TASK OBJECTIVE - Keep the wording of every entry exactly as it is while leaving the pictures out of your copy.

LISTED RECORDS -
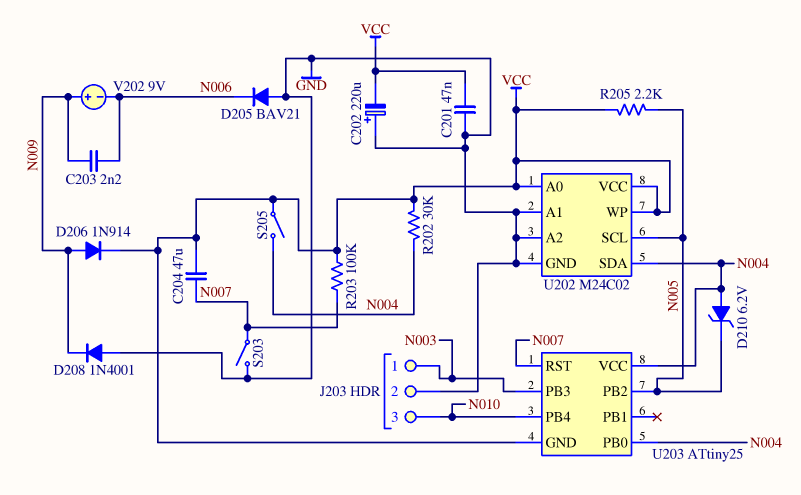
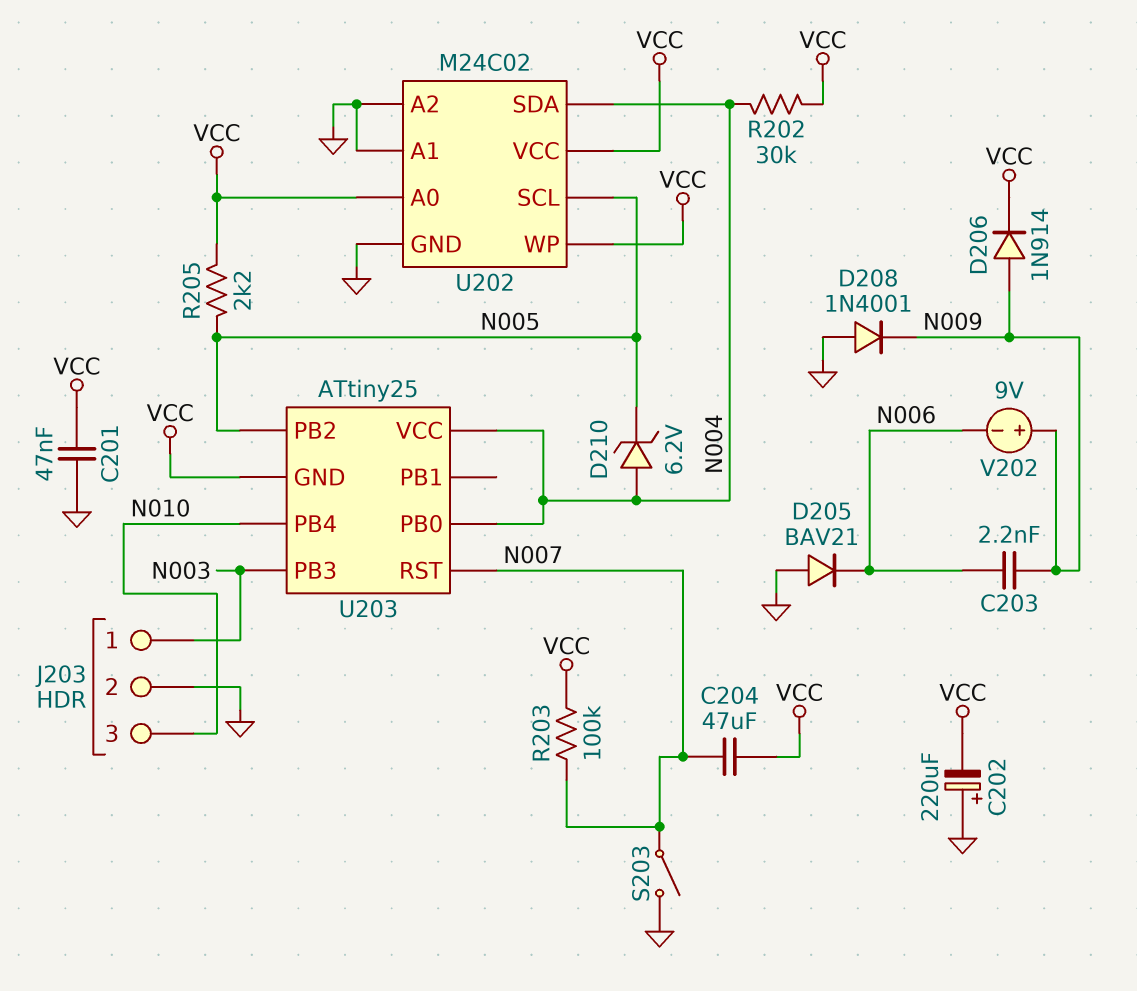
S205: switch (N004, VCC) -> none

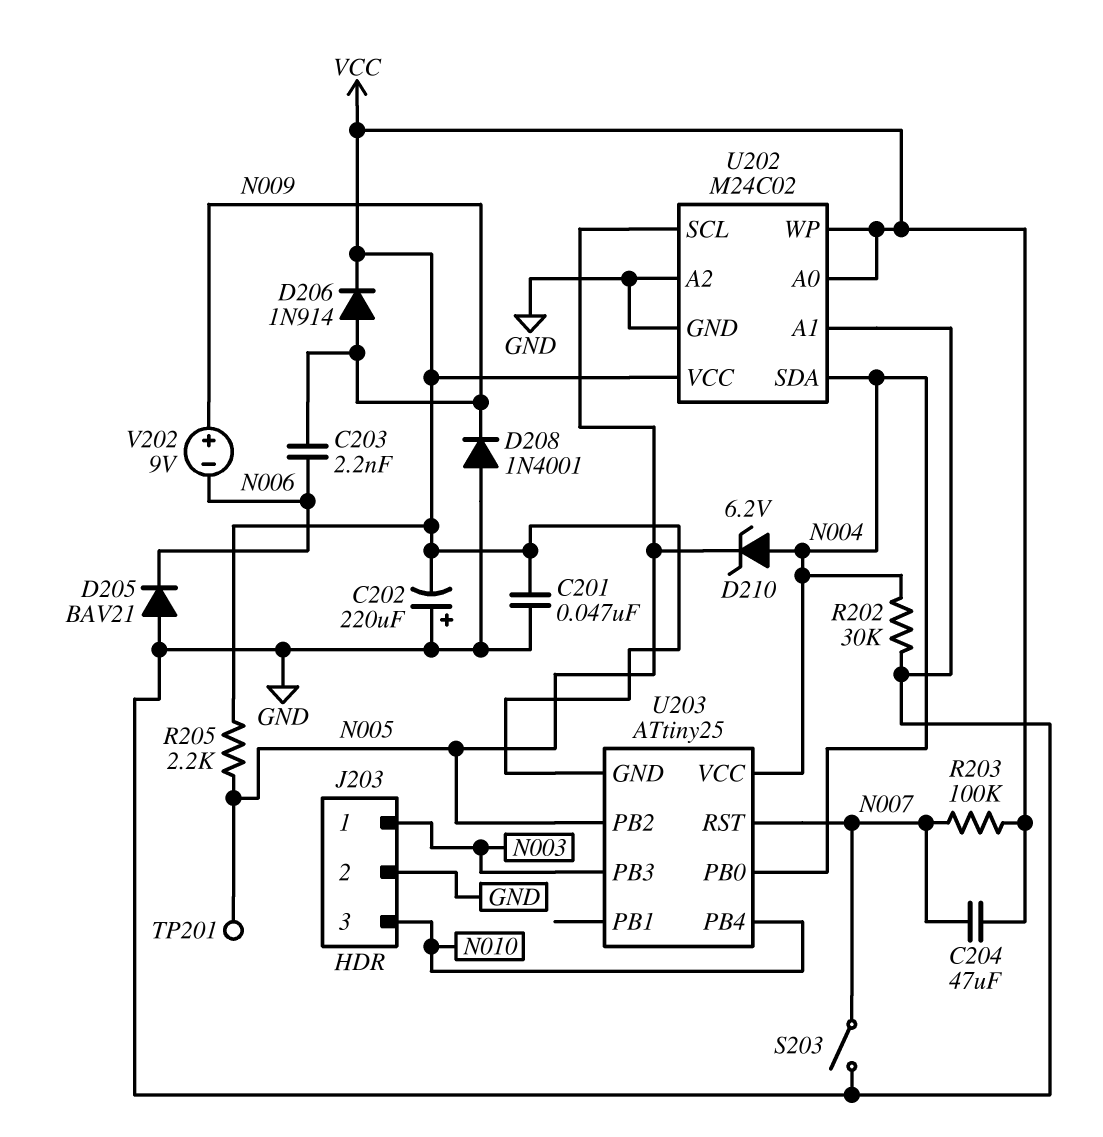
R202: 30k (N004, VCC) -> 30k (GND, N004)
TP201: none -> test point (N005)

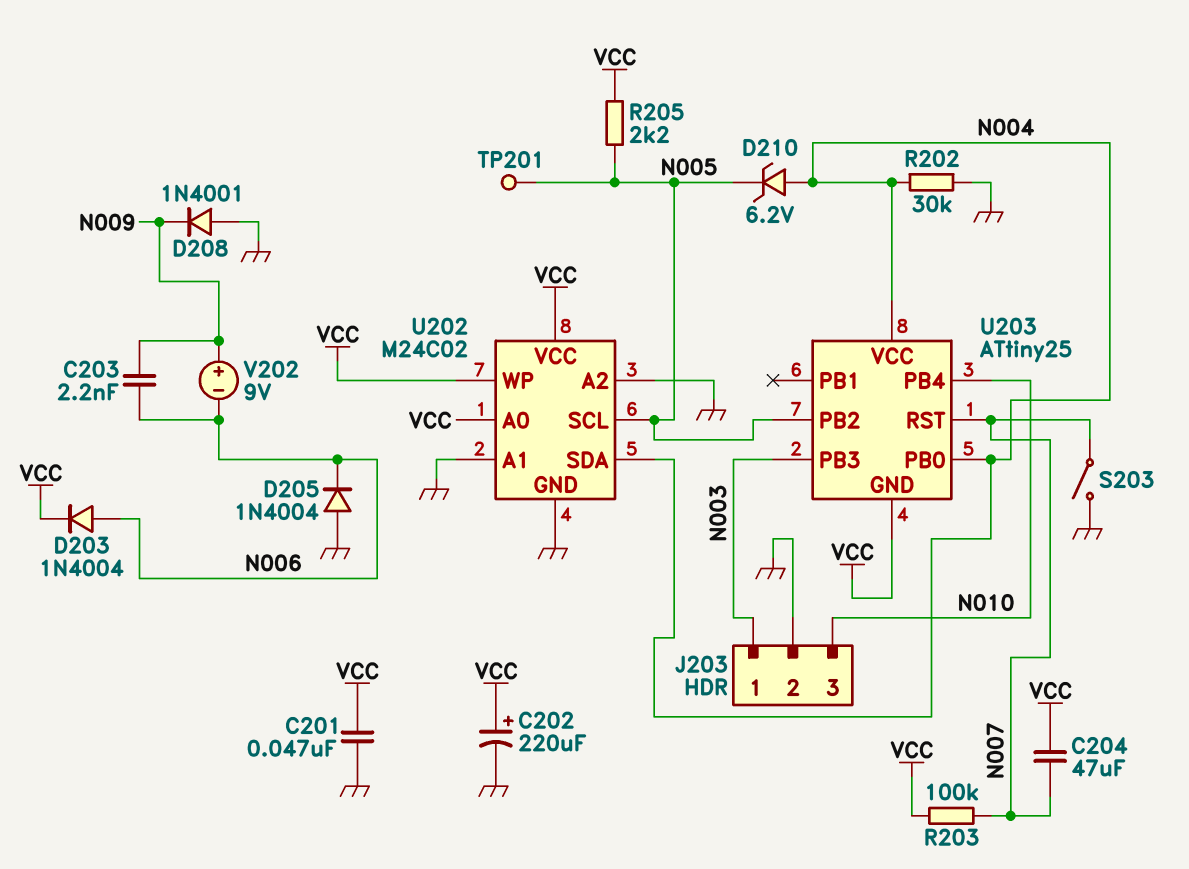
C202: 220uF (plus GND, minus VCC) -> 220uF (plus VCC, minus GND)
D203: none -> diode 1N4004 (A N006, K VCC)
D205: diode BAV21 (A GND, K N006) -> diode 1N4004 (A GND, K N006)
D206: diode 1N914 (A N009, K VCC) -> none

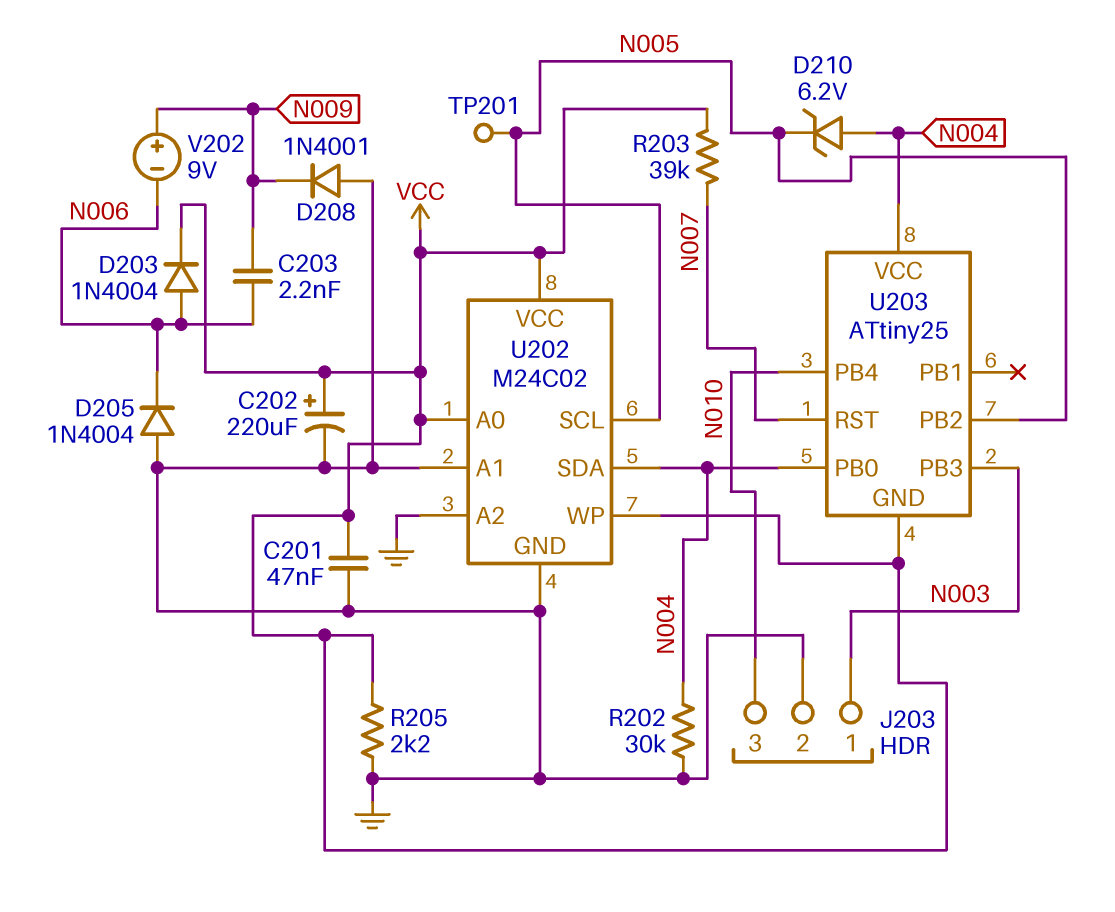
C204: 47uF (N007, VCC) -> none
R203: 100k (N007, VCC) -> 39k (N007, VCC)
R205: 2.2k (N005, VCC) -> 2.2k (GND, VCC)
S203: switch (GND, N007) -> none

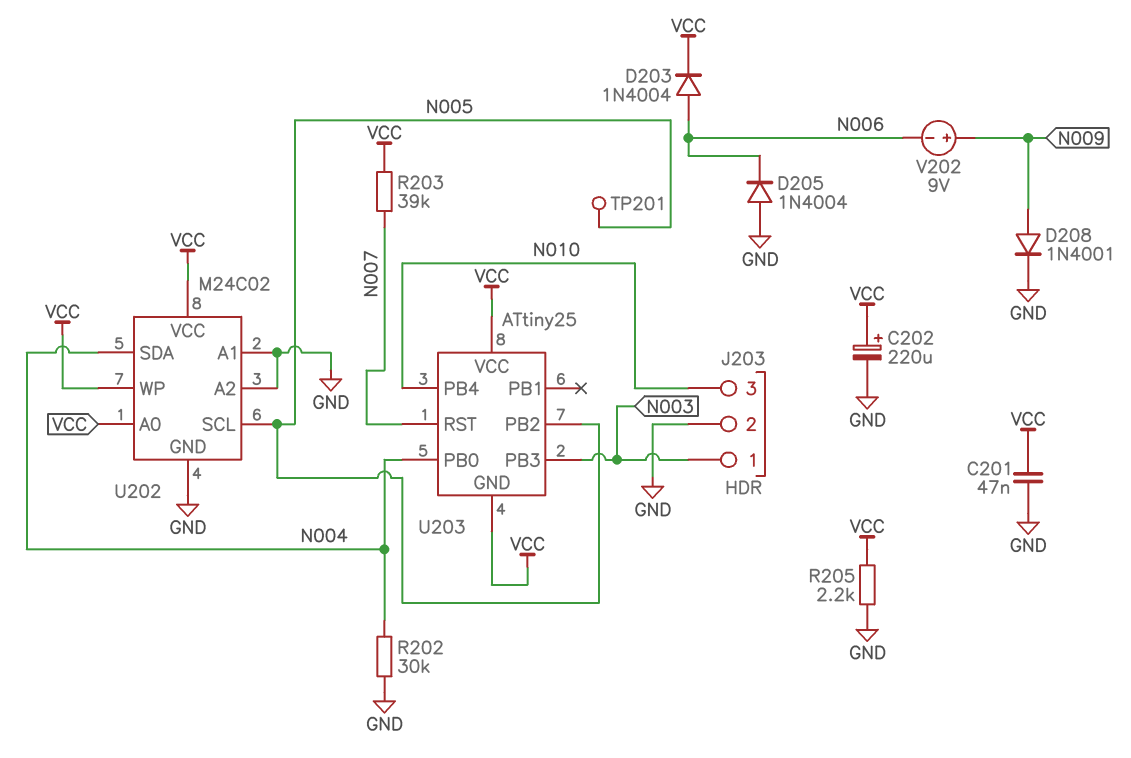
C203: 2.2nF (N006, N009) -> none
D208: diode 1N4001 (A GND, K N009) -> diode 1N4001 (A N009, K GND)
D210: zener 6.2V (A N004, K N005) -> none
U203 pin VCC: N004 -> VCC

ANSWER -
S205: switch (N004, VCC) -> none

R202: 30k (N004, VCC) -> 30k (GND, N004)
TP201: none -> test point (N005)

C202: 220uF (plus GND, minus VCC) -> 220uF (plus VCC, minus GND)
D203: none -> diode 1N4004 (A N006, K VCC)
D205: diode BAV21 (A GND, K N006) -> diode 1N4004 (A GND, K N006)
D206: diode 1N914 (A N009, K VCC) -> none

C204: 47uF (N007, VCC) -> none
R203: 100k (N007, VCC) -> 39k (N007, VCC)
R205: 2.2k (N005, VCC) -> 2.2k (GND, VCC)
S203: switch (GND, N007) -> none

C203: 2.2nF (N006, N009) -> none
D208: diode 1N4001 (A GND, K N009) -> diode 1N4001 (A N009, K GND)
D210: zener 6.2V (A N004, K N005) -> none
U203 pin VCC: N004 -> VCC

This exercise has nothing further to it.